(Records from a collection)
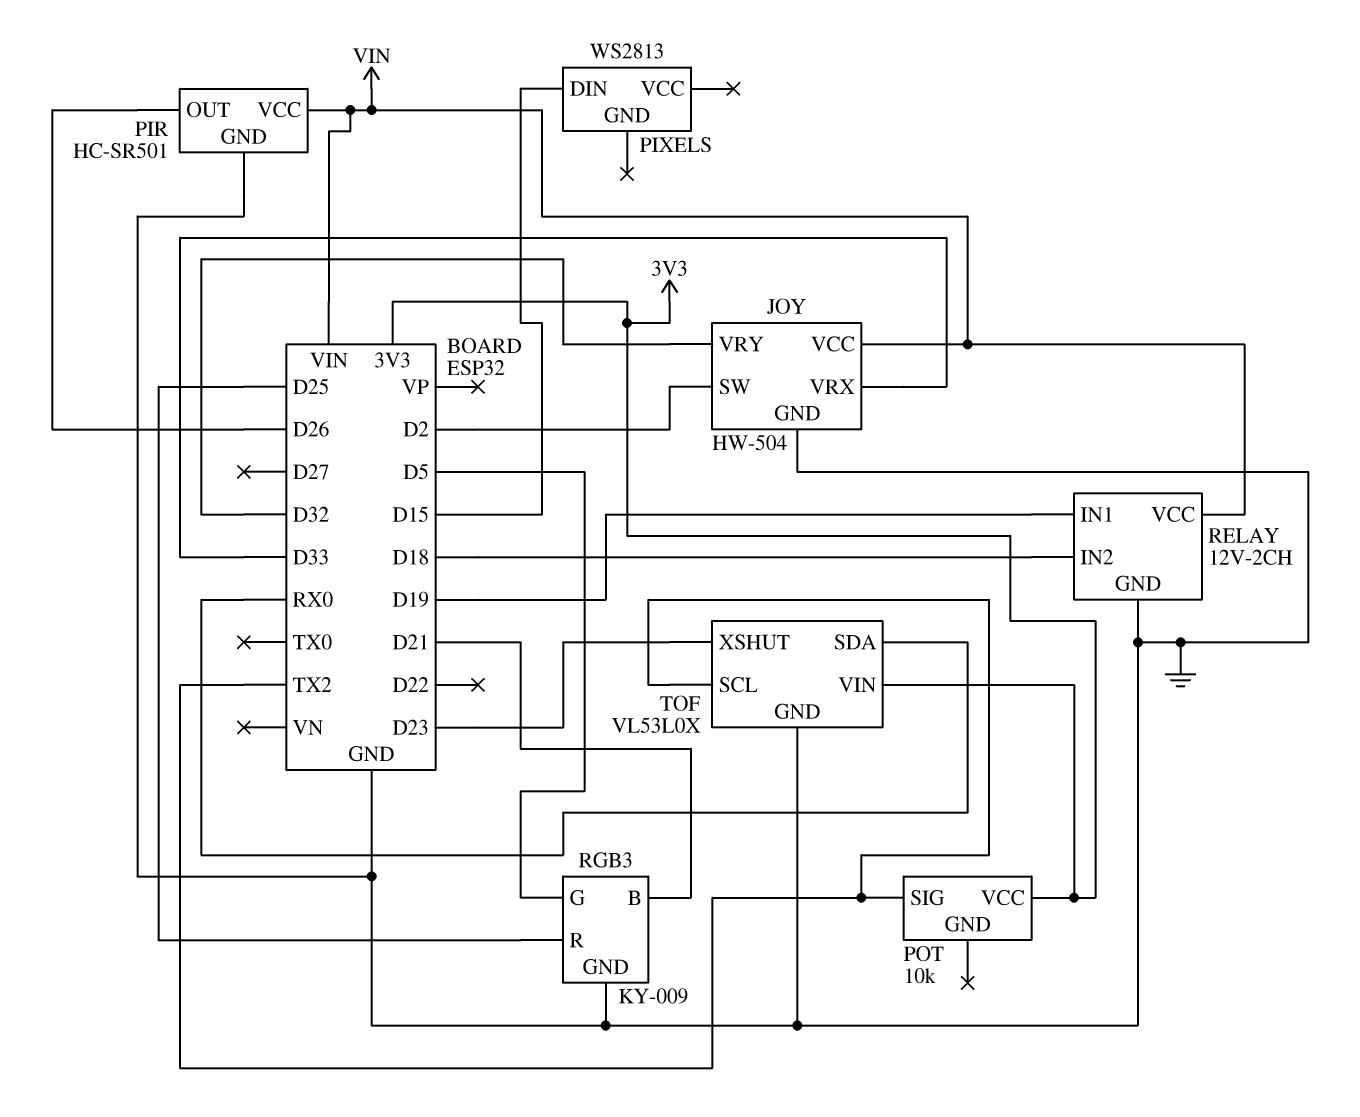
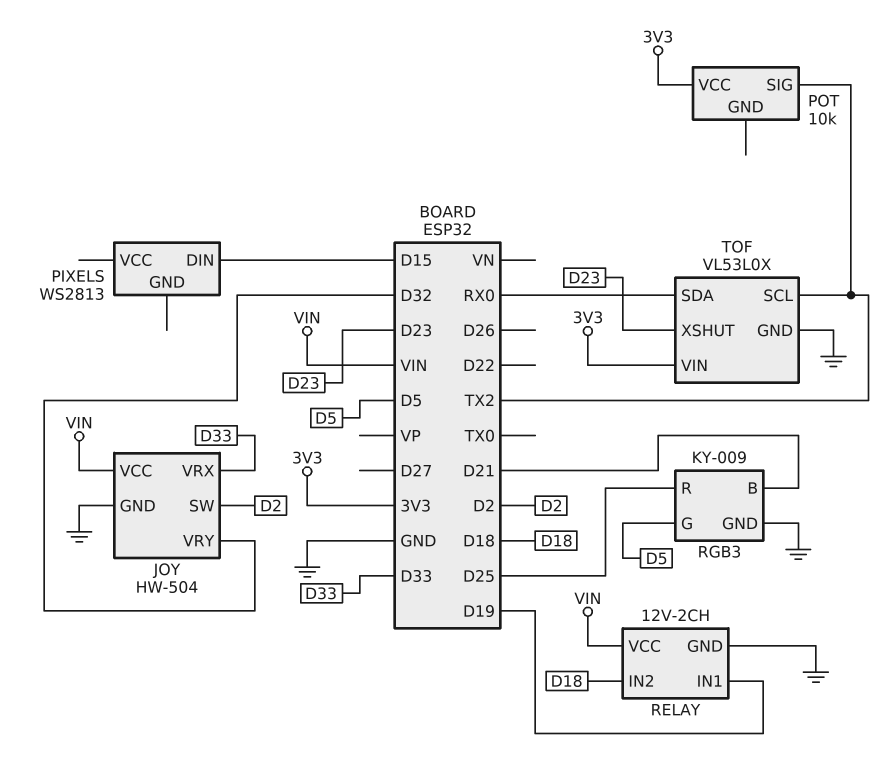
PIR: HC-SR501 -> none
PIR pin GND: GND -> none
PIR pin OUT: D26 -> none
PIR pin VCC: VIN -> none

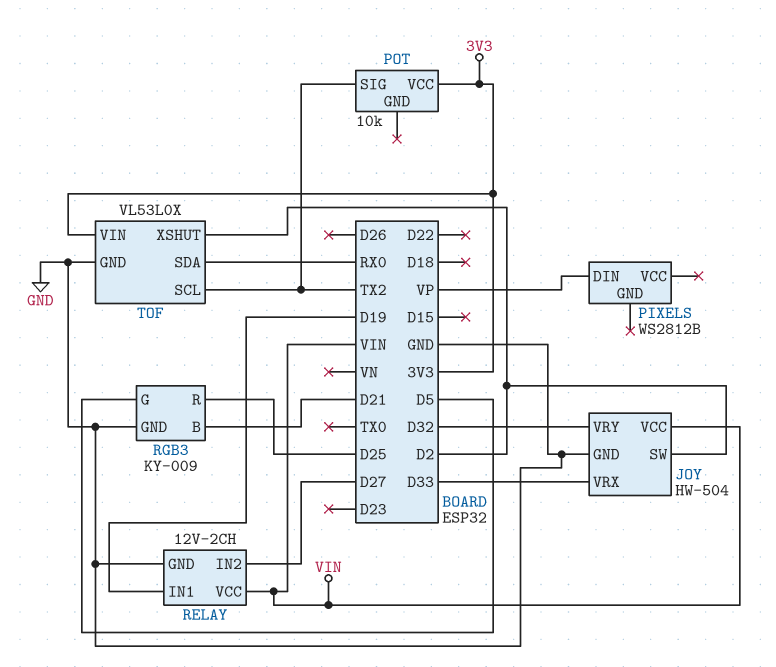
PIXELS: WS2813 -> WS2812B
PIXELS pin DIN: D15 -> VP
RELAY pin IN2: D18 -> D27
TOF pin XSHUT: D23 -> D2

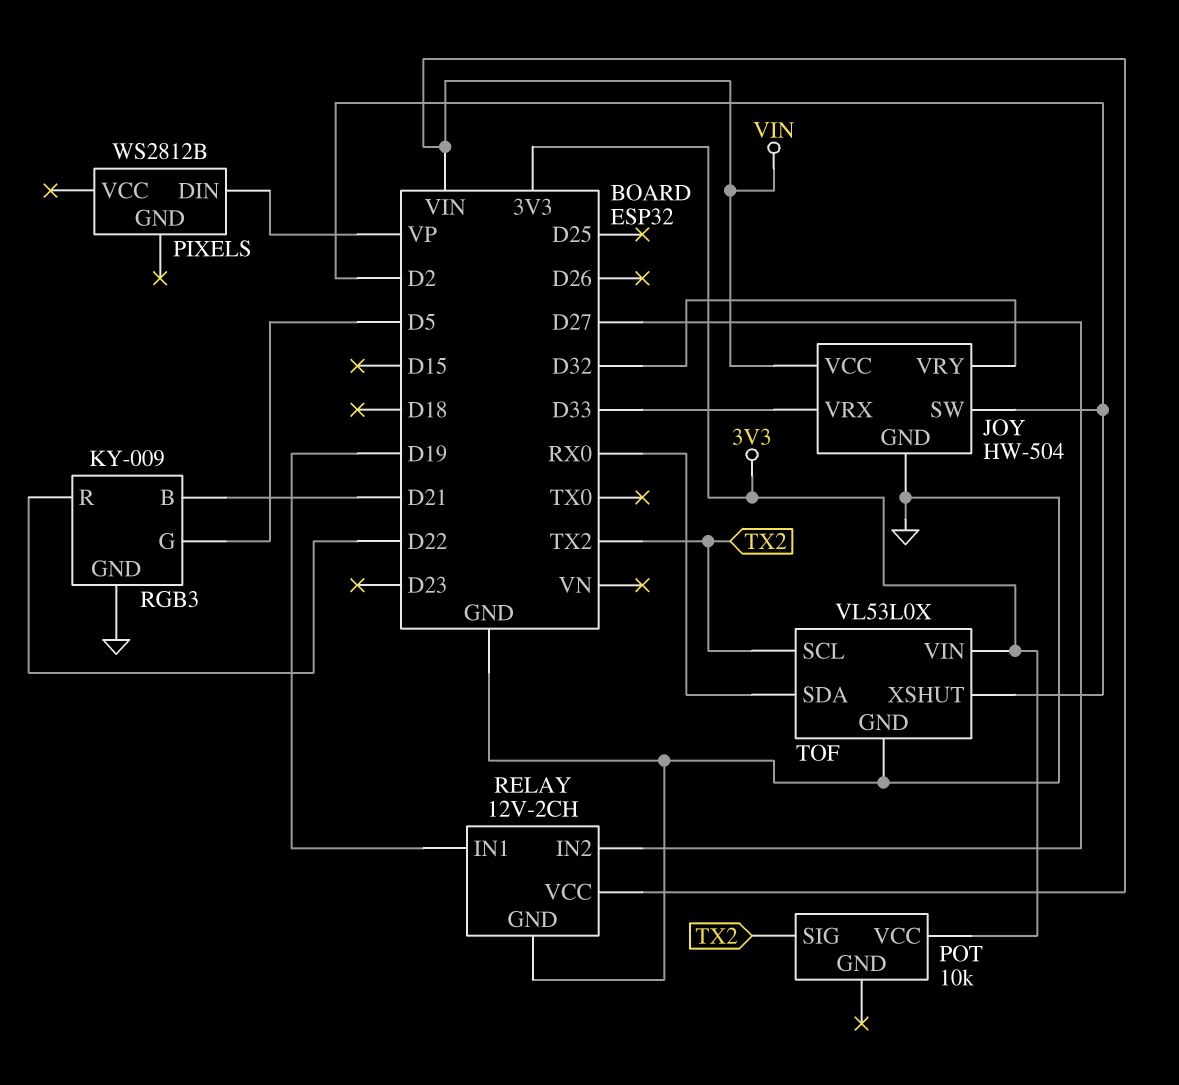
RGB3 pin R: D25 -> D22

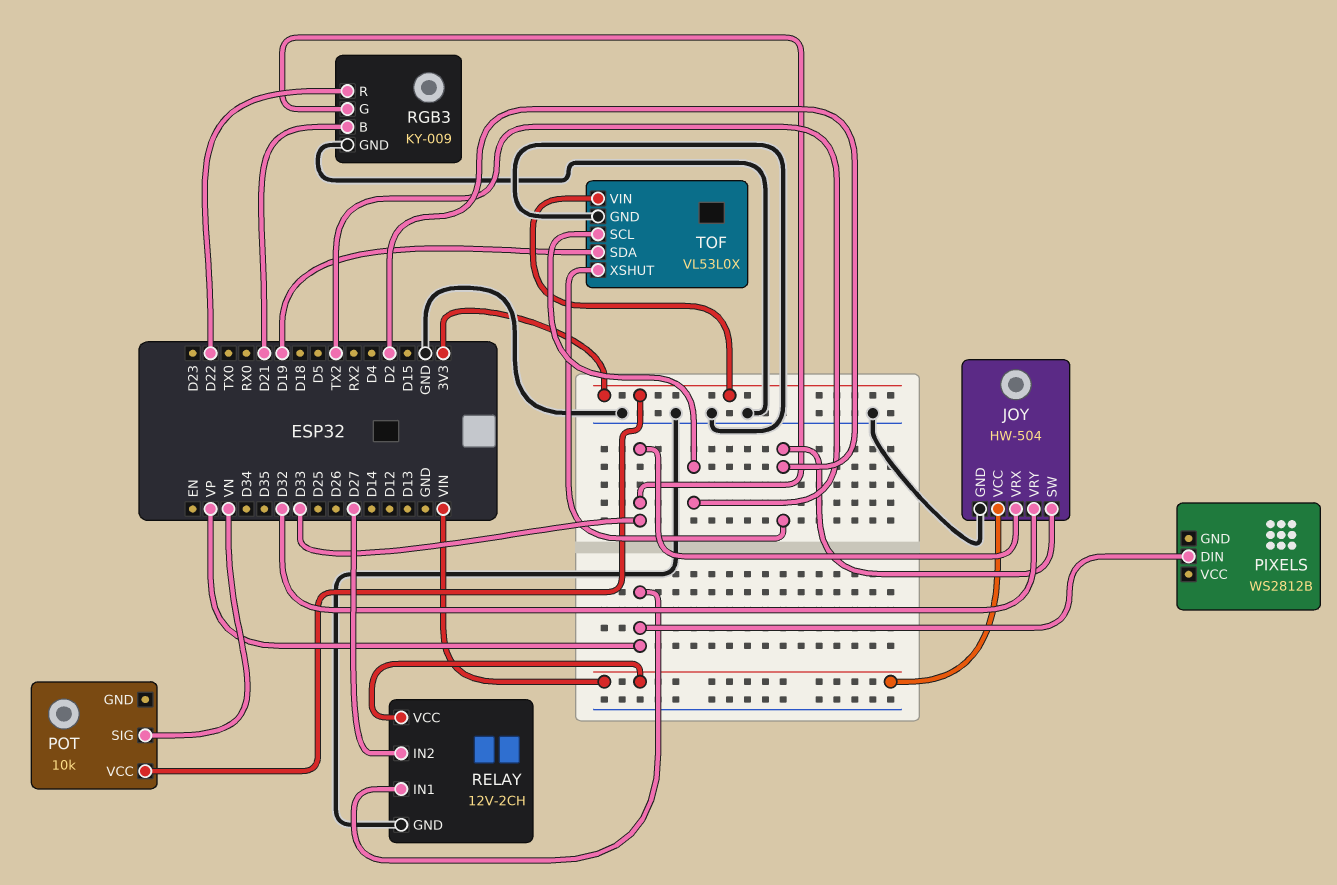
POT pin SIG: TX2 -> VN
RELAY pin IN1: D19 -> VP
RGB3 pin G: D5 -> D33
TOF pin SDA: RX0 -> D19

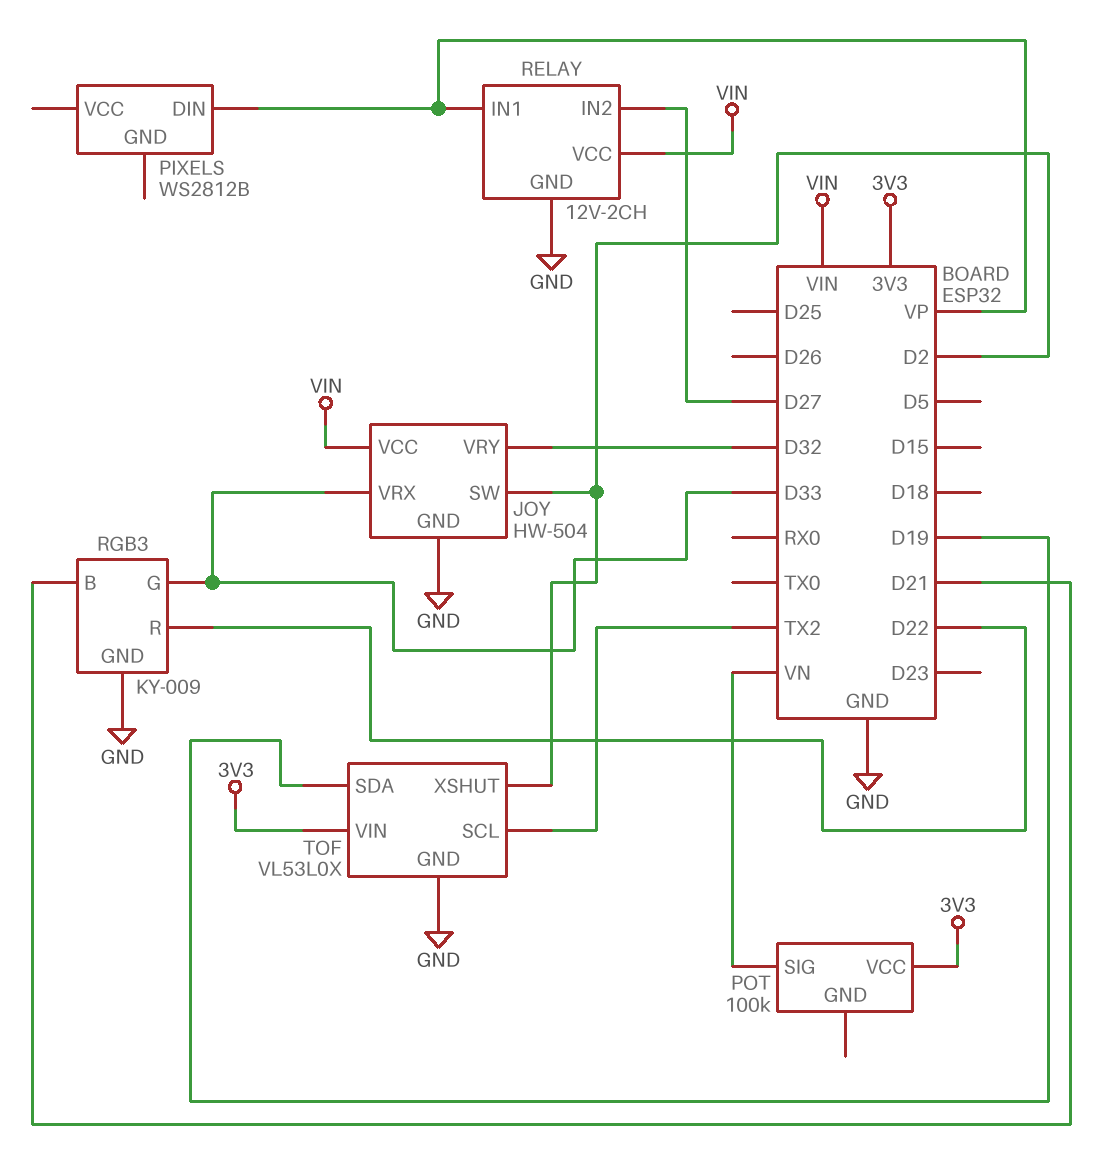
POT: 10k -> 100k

## REQUIRED ACTION
Go through the entries and report every line with the string "RELAY".

## RESULT OF THE TASK
RELAY pin IN2: D18 -> D27
RELAY pin IN1: D19 -> VP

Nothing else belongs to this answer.